# YOUR OBJECTIVE:
Scan the entries and tally the lines that include the string "smartphone". Reply with the figure alone.

-------- SUPPLIED ENTRIES

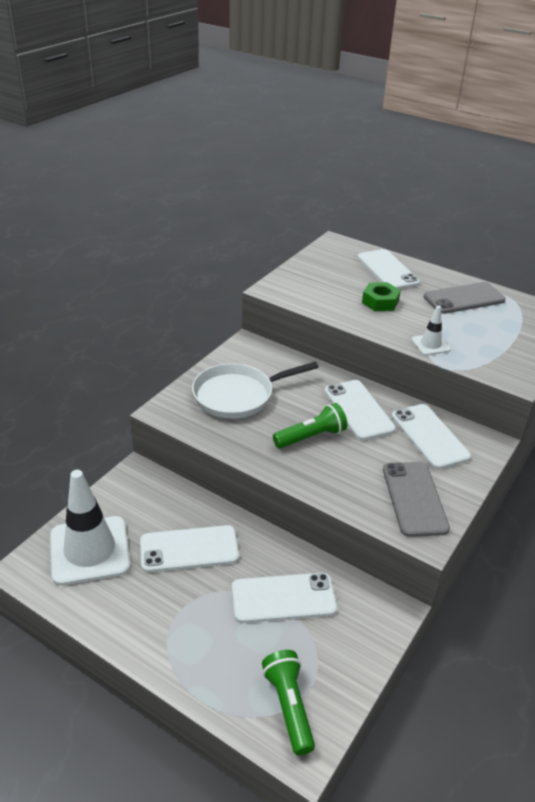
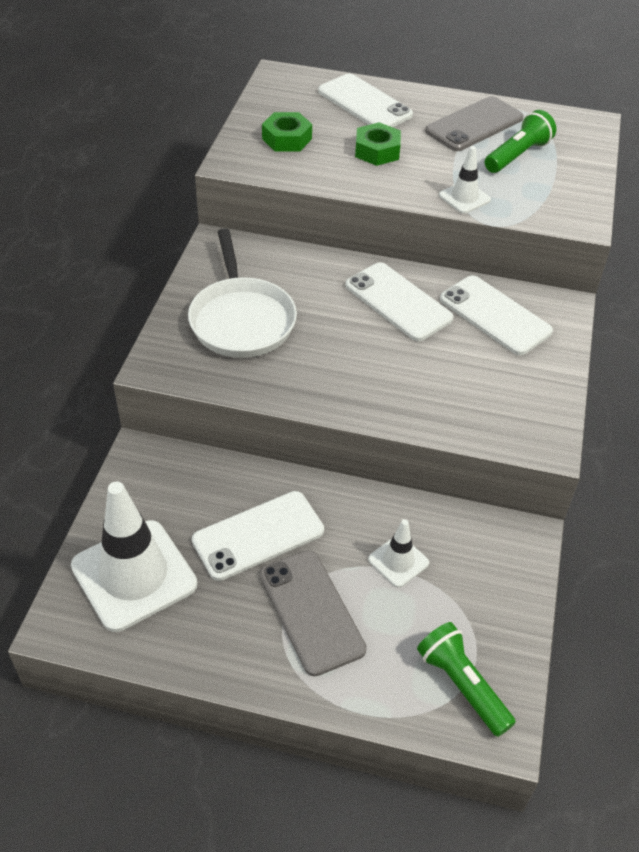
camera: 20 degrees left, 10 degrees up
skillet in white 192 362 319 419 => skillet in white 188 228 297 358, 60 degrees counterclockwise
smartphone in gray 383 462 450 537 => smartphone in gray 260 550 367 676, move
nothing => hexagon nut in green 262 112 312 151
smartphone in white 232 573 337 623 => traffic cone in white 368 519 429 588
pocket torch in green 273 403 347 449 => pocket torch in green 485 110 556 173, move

----------------

# TASK OUTPUT:
2